**Activity:** Your reply must contain the full listing below, reproduced exactly, but no pictures.

**Provided entries:**
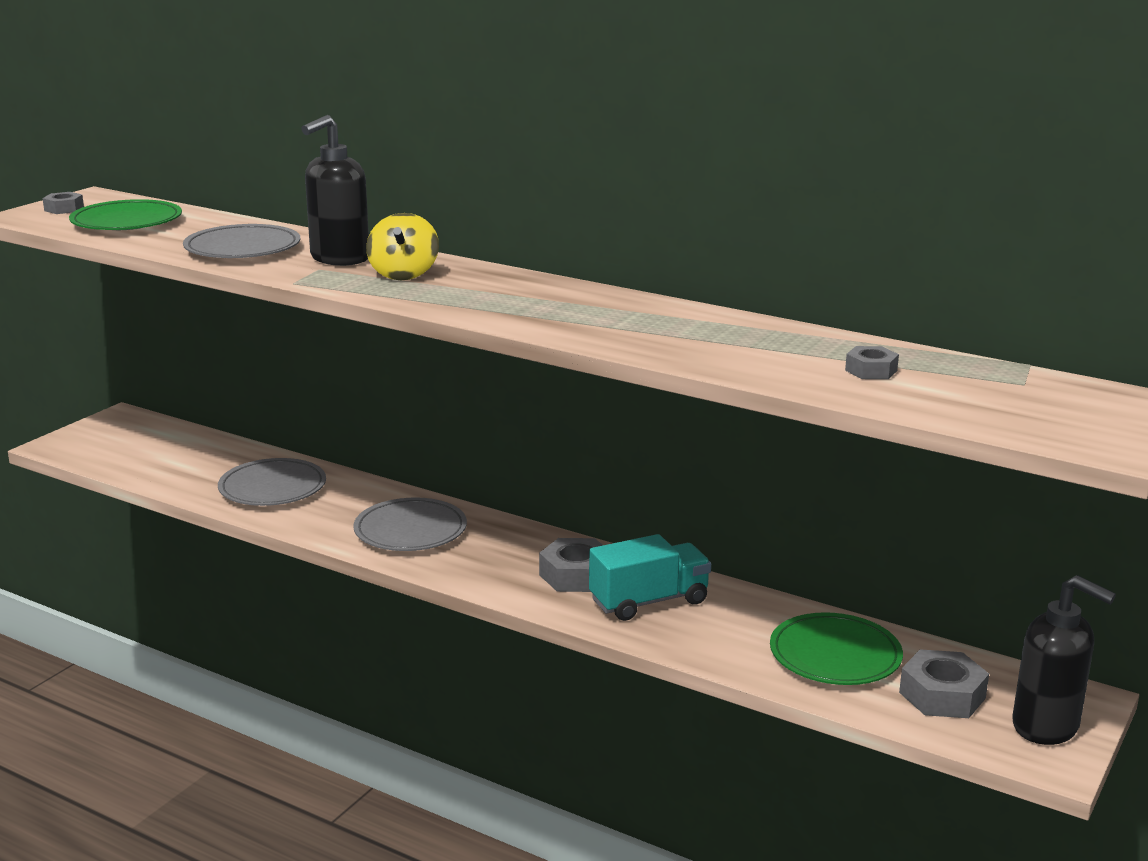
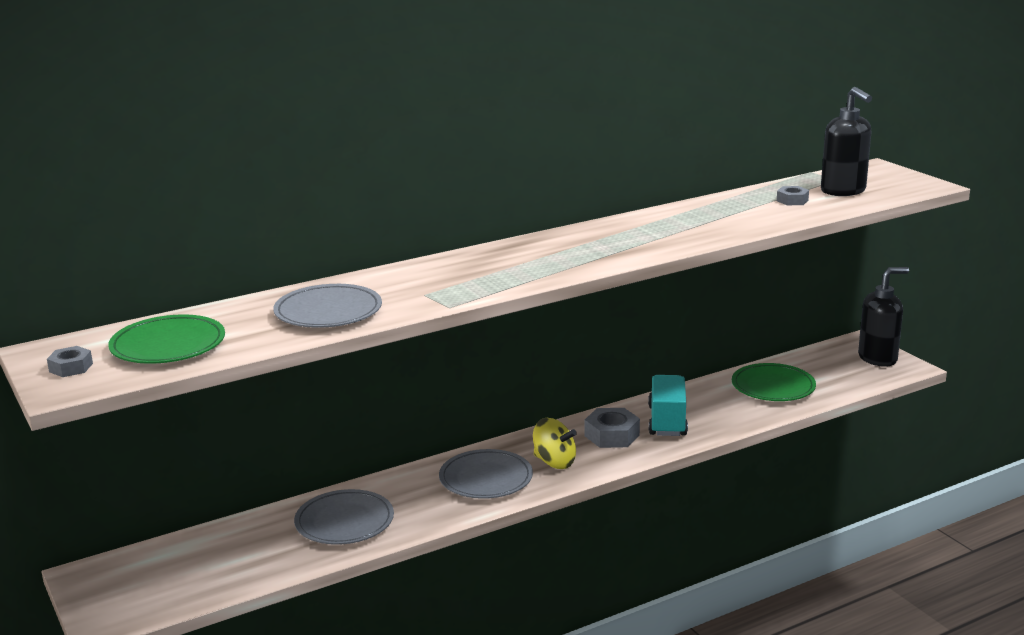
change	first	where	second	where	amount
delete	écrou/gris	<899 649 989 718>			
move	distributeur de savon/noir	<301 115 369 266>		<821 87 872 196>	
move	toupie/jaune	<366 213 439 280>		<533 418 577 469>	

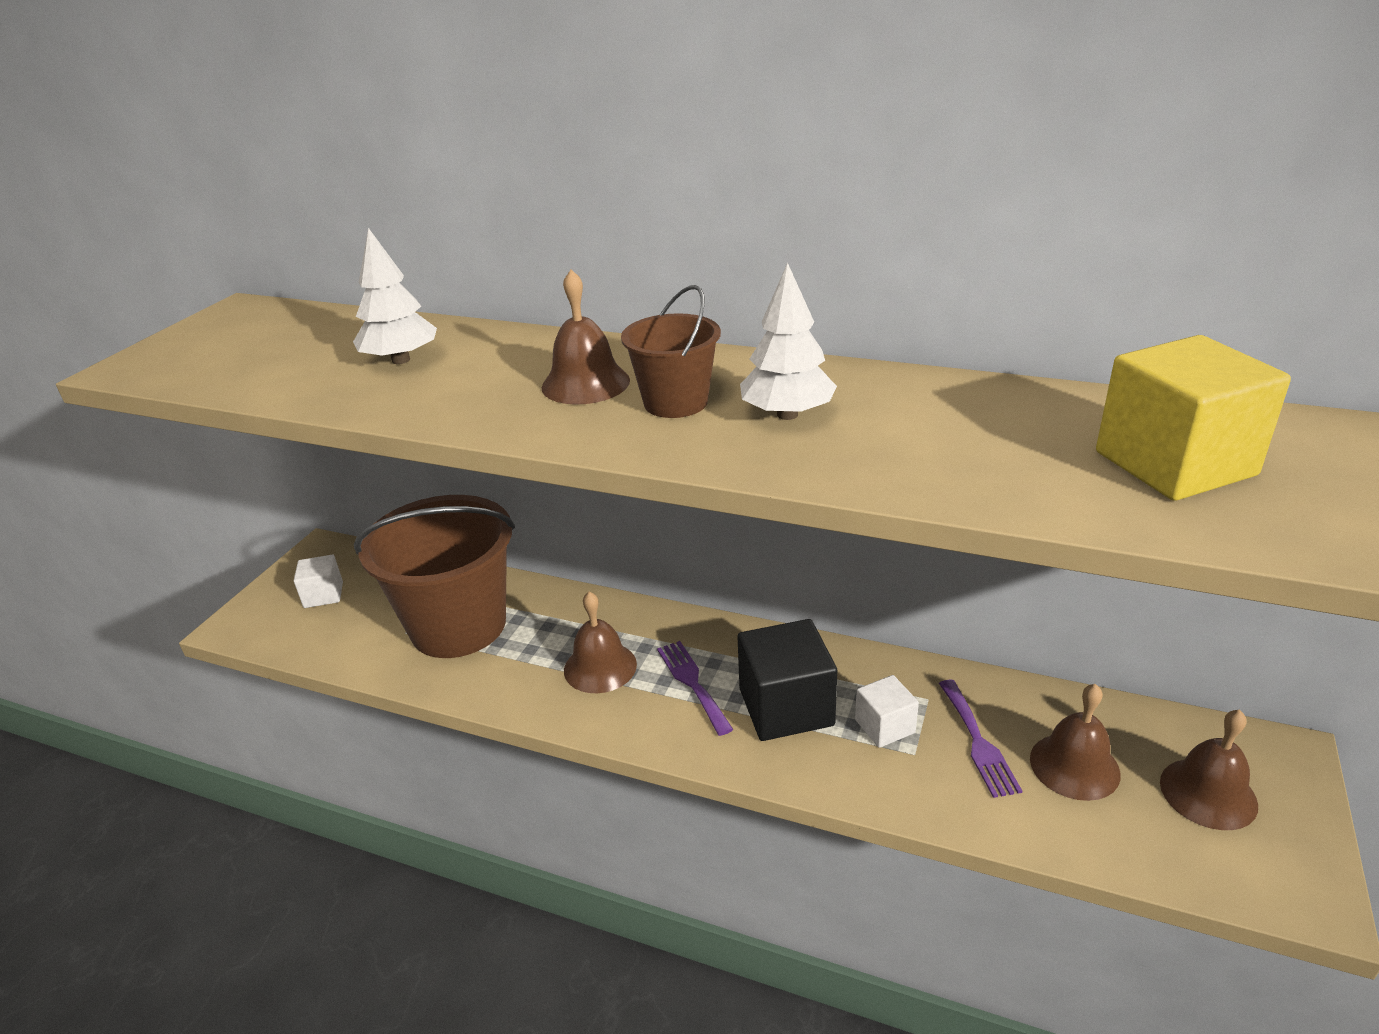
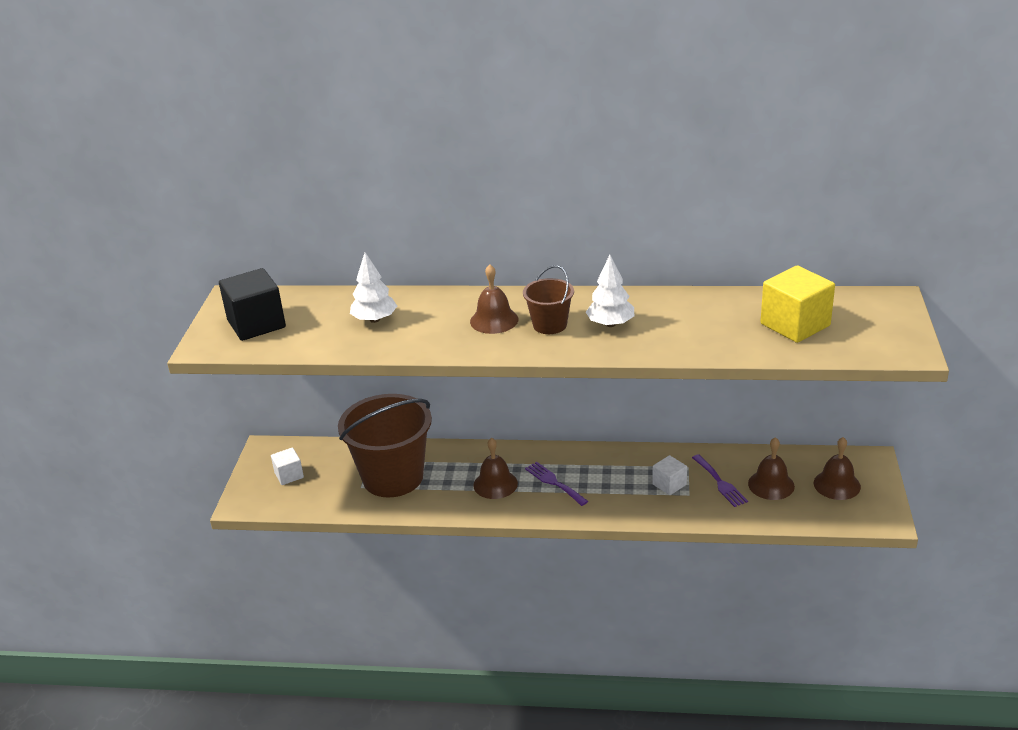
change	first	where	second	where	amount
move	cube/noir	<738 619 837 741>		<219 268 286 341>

**Written response:**
change	first	where	second	where	amount
delete	écrou/gris	<899 649 989 718>			
move	distributeur de savon/noir	<301 115 369 266>		<821 87 872 196>	
move	toupie/jaune	<366 213 439 280>		<533 418 577 469>	

change	first	where	second	where	amount
move	cube/noir	<738 619 837 741>		<219 268 286 341>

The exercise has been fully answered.